──────── Supplied records

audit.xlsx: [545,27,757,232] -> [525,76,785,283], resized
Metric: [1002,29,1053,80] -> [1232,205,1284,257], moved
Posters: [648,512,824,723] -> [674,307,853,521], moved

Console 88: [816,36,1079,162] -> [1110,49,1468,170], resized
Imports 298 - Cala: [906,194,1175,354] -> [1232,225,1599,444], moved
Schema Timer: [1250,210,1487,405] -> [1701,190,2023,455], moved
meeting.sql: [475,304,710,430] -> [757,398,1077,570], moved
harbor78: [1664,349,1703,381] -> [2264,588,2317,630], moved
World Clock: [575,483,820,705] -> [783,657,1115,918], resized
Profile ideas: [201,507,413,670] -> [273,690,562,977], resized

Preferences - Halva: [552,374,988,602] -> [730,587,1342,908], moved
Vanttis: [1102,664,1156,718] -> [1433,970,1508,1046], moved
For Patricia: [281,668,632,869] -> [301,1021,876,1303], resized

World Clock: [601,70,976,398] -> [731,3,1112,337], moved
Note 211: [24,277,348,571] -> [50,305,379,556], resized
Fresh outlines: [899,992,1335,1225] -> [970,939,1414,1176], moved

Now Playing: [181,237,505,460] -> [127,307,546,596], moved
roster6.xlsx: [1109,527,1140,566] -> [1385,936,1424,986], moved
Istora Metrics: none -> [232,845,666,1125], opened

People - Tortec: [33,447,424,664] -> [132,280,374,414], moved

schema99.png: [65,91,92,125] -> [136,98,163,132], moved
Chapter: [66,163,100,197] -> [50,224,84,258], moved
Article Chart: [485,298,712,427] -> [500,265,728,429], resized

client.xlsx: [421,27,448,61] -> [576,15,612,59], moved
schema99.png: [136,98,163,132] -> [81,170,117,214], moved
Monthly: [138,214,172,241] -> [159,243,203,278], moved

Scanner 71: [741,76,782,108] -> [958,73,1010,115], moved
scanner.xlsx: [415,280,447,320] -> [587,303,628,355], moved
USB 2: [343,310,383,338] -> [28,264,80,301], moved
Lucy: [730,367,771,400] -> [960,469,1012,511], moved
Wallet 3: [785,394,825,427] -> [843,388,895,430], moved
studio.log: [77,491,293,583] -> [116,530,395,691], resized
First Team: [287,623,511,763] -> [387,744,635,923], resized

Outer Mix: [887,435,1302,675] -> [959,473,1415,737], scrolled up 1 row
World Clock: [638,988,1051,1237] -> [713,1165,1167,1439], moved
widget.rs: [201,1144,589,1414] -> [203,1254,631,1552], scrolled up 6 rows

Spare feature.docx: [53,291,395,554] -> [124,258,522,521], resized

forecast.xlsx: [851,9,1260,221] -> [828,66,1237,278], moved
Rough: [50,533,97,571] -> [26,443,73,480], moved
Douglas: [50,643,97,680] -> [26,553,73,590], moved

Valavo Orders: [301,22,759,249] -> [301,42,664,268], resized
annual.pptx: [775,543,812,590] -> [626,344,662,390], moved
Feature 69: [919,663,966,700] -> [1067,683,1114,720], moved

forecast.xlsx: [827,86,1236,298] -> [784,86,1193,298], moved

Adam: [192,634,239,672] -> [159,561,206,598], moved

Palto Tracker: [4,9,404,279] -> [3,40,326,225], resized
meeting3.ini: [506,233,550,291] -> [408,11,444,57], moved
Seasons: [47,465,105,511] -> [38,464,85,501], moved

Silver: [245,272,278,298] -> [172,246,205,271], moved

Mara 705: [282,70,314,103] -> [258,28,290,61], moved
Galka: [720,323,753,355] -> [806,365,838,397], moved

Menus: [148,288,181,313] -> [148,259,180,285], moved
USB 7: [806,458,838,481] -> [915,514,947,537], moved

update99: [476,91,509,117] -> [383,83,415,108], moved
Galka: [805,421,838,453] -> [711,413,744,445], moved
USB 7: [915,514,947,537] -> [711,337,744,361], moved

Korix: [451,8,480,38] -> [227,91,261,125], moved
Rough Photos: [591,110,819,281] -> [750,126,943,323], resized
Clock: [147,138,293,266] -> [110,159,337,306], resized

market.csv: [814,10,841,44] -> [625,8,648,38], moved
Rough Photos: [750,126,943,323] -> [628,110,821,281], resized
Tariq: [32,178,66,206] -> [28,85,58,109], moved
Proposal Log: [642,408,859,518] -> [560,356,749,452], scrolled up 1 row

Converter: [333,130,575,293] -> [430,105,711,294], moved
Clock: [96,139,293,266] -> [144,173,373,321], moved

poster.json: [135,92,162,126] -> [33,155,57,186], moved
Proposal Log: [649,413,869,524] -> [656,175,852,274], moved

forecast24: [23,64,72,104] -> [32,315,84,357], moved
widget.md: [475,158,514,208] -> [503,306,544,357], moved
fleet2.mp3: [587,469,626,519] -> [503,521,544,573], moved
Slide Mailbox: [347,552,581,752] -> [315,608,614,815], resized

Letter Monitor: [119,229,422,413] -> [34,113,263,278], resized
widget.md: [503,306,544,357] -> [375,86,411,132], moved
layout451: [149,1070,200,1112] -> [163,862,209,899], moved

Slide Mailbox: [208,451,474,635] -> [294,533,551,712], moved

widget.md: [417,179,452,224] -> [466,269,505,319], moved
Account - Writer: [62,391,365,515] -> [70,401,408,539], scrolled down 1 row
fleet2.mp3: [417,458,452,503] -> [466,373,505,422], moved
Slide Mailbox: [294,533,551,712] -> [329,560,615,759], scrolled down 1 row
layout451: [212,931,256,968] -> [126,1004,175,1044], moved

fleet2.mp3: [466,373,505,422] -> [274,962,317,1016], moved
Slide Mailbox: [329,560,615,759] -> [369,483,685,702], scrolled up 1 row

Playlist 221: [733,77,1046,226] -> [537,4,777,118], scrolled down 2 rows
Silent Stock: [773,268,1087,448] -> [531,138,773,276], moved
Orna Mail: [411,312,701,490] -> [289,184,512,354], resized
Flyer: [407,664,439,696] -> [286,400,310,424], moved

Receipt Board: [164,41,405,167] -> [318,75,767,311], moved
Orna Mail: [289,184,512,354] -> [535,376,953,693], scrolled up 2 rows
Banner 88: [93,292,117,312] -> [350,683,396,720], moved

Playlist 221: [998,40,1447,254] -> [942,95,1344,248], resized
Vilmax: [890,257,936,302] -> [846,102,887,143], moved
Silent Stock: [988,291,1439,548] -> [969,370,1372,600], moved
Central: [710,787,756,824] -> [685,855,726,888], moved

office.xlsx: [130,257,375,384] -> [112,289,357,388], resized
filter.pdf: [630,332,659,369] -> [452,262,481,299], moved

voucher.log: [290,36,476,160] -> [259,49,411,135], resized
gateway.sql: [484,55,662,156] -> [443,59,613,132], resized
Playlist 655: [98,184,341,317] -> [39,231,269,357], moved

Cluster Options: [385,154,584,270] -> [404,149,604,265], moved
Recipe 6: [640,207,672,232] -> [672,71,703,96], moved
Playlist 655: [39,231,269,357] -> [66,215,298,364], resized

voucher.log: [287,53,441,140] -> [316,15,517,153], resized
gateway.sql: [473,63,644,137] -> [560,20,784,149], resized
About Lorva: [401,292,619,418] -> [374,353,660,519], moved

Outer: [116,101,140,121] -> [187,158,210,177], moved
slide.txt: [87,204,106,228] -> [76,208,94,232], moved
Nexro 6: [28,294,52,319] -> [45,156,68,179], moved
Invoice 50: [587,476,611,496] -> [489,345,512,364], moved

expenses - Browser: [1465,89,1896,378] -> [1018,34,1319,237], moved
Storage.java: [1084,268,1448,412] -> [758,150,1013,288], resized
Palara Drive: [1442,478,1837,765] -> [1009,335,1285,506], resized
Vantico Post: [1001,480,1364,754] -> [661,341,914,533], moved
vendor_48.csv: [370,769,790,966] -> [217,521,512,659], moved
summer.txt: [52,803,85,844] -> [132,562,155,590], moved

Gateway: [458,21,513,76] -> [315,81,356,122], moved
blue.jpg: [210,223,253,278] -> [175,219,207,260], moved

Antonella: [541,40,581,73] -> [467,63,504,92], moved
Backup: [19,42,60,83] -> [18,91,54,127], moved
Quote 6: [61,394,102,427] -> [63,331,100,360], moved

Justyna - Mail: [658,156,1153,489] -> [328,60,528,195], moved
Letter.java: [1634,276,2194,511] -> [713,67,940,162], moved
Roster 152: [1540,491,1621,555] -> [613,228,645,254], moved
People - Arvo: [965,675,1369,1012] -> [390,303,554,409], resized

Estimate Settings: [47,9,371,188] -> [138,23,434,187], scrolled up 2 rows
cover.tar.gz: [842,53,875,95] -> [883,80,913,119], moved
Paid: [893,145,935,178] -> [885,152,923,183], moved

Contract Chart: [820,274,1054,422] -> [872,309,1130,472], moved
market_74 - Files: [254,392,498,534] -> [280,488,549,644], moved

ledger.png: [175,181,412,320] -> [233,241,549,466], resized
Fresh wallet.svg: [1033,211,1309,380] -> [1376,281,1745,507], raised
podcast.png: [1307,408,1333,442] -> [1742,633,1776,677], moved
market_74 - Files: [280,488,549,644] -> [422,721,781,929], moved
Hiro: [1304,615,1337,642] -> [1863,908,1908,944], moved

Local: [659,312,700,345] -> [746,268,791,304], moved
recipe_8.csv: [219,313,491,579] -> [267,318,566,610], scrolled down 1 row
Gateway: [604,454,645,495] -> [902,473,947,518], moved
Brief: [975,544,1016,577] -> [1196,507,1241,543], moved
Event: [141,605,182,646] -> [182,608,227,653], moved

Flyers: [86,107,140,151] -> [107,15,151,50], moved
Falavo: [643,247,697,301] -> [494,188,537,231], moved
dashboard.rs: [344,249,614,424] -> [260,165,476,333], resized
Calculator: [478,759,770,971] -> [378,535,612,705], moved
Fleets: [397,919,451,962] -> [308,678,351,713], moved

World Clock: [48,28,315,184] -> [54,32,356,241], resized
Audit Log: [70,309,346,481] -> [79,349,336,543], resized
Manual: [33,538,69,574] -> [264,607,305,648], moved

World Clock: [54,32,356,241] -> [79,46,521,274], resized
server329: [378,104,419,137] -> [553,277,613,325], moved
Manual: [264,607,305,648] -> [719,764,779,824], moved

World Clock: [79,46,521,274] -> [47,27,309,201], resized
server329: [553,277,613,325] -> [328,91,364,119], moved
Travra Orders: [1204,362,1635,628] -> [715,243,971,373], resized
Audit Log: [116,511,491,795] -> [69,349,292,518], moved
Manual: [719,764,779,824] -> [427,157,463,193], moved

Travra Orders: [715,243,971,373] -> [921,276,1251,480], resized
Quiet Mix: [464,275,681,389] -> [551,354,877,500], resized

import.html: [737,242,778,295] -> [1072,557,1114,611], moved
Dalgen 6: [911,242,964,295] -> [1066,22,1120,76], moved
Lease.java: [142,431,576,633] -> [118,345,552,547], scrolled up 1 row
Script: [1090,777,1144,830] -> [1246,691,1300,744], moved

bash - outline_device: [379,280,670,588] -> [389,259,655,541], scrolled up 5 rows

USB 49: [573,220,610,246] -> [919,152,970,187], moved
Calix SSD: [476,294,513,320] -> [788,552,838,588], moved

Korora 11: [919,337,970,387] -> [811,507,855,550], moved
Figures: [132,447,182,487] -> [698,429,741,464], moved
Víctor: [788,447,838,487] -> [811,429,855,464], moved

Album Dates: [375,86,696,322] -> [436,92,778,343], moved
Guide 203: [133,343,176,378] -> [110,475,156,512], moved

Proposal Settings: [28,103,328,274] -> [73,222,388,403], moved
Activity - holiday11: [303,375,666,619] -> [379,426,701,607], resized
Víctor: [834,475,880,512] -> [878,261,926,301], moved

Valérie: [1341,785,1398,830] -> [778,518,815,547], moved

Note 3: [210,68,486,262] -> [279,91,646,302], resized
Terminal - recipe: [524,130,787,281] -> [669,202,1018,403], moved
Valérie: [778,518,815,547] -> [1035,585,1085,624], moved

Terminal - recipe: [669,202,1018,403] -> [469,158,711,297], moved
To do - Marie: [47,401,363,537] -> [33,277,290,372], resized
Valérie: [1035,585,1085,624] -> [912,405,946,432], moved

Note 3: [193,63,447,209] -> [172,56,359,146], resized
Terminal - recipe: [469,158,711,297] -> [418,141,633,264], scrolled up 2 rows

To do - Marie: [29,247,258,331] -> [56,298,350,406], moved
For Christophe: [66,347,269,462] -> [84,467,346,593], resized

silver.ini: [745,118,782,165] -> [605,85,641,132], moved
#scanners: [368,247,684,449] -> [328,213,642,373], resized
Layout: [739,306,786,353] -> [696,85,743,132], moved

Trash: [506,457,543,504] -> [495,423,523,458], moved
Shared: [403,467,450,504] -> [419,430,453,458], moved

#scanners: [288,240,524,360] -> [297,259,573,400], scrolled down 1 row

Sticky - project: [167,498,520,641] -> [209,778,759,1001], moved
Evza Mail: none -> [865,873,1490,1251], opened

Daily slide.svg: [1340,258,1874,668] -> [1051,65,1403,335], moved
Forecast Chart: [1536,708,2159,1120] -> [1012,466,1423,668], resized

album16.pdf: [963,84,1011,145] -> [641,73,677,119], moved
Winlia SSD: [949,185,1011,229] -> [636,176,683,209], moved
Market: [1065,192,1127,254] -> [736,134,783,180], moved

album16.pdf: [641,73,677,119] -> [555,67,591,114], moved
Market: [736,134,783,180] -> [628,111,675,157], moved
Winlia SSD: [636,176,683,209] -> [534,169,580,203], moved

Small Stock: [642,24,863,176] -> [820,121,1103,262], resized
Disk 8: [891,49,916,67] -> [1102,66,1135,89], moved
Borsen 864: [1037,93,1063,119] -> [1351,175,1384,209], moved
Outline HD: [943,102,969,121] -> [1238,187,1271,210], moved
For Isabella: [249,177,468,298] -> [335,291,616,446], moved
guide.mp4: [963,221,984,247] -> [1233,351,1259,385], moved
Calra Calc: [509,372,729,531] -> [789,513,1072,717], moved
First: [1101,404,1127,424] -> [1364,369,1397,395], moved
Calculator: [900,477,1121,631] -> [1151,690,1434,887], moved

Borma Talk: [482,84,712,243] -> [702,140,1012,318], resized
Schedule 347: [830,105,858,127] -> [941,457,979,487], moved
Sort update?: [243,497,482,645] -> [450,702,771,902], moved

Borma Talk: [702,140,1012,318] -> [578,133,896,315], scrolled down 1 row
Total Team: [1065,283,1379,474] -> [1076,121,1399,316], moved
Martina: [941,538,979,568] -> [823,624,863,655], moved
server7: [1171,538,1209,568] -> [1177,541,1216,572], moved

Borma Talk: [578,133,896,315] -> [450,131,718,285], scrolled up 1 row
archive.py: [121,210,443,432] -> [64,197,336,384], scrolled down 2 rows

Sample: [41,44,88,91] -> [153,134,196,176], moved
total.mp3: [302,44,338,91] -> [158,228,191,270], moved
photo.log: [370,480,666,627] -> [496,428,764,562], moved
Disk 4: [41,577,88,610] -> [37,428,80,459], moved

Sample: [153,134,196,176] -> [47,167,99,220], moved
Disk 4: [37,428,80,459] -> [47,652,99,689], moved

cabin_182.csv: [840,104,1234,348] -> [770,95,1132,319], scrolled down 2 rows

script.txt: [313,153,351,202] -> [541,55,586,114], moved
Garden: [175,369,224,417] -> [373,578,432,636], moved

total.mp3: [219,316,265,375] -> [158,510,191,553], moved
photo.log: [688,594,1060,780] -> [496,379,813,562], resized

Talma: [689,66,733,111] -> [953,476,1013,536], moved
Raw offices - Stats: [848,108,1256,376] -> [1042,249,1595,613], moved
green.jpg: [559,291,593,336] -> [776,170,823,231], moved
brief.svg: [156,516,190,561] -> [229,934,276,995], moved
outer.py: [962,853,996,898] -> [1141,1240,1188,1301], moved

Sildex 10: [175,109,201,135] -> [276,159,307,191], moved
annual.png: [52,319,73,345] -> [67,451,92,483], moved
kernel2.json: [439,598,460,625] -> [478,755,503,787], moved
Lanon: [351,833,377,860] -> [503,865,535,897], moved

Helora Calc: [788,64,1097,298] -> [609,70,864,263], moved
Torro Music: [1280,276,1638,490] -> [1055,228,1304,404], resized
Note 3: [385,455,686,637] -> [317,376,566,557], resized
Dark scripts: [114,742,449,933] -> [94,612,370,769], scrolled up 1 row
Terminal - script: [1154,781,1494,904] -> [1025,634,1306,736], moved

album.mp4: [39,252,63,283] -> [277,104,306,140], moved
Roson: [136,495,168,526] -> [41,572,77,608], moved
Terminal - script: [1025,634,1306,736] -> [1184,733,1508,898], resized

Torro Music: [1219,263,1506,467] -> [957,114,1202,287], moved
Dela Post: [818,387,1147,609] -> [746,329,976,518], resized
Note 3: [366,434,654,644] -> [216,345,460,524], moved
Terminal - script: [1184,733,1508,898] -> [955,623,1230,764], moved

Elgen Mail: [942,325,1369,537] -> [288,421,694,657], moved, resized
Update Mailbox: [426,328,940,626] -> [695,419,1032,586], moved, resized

────────────────

» Work to complete: Transcribe the opening lines of the listing exactly, please. Stop after the line that contains "Schema Timer: [1250,210,1487,405]".

» Output for this task:
audit.xlsx: [545,27,757,232] -> [525,76,785,283], resized
Metric: [1002,29,1053,80] -> [1232,205,1284,257], moved
Posters: [648,512,824,723] -> [674,307,853,521], moved

Console 88: [816,36,1079,162] -> [1110,49,1468,170], resized
Imports 298 - Cala: [906,194,1175,354] -> [1232,225,1599,444], moved
Schema Timer: [1250,210,1487,405] -> [1701,190,2023,455], moved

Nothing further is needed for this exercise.